Required action:
What you need to do is retype every entry exactly as written.

[Saved entries]
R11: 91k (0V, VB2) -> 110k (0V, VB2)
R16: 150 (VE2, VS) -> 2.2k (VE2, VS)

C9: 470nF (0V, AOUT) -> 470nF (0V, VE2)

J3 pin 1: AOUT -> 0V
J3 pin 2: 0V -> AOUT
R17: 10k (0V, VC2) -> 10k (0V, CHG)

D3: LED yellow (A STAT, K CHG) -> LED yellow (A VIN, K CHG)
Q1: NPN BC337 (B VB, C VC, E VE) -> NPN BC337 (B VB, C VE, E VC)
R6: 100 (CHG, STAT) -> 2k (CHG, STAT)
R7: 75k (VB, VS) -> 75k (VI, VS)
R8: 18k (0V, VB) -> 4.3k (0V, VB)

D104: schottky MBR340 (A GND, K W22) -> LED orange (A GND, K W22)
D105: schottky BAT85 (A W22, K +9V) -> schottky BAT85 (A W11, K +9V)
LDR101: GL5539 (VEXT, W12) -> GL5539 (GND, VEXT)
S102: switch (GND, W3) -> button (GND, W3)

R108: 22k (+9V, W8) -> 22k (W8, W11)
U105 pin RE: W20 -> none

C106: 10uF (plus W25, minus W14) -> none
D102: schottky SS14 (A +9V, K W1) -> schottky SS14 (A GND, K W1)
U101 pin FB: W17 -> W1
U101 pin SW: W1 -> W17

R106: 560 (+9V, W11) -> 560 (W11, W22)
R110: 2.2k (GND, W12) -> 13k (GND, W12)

Exercise output:
R11: 91k (0V, VB2) -> 110k (0V, VB2)
R16: 150 (VE2, VS) -> 2.2k (VE2, VS)

C9: 470nF (0V, AOUT) -> 470nF (0V, VE2)

J3 pin 1: AOUT -> 0V
J3 pin 2: 0V -> AOUT
R17: 10k (0V, VC2) -> 10k (0V, CHG)

D3: LED yellow (A STAT, K CHG) -> LED yellow (A VIN, K CHG)
Q1: NPN BC337 (B VB, C VC, E VE) -> NPN BC337 (B VB, C VE, E VC)
R6: 100 (CHG, STAT) -> 2k (CHG, STAT)
R7: 75k (VB, VS) -> 75k (VI, VS)
R8: 18k (0V, VB) -> 4.3k (0V, VB)

D104: schottky MBR340 (A GND, K W22) -> LED orange (A GND, K W22)
D105: schottky BAT85 (A W22, K +9V) -> schottky BAT85 (A W11, K +9V)
LDR101: GL5539 (VEXT, W12) -> GL5539 (GND, VEXT)
S102: switch (GND, W3) -> button (GND, W3)

R108: 22k (+9V, W8) -> 22k (W8, W11)
U105 pin RE: W20 -> none

C106: 10uF (plus W25, minus W14) -> none
D102: schottky SS14 (A +9V, K W1) -> schottky SS14 (A GND, K W1)
U101 pin FB: W17 -> W1
U101 pin SW: W1 -> W17

R106: 560 (+9V, W11) -> 560 (W11, W22)
R110: 2.2k (GND, W12) -> 13k (GND, W12)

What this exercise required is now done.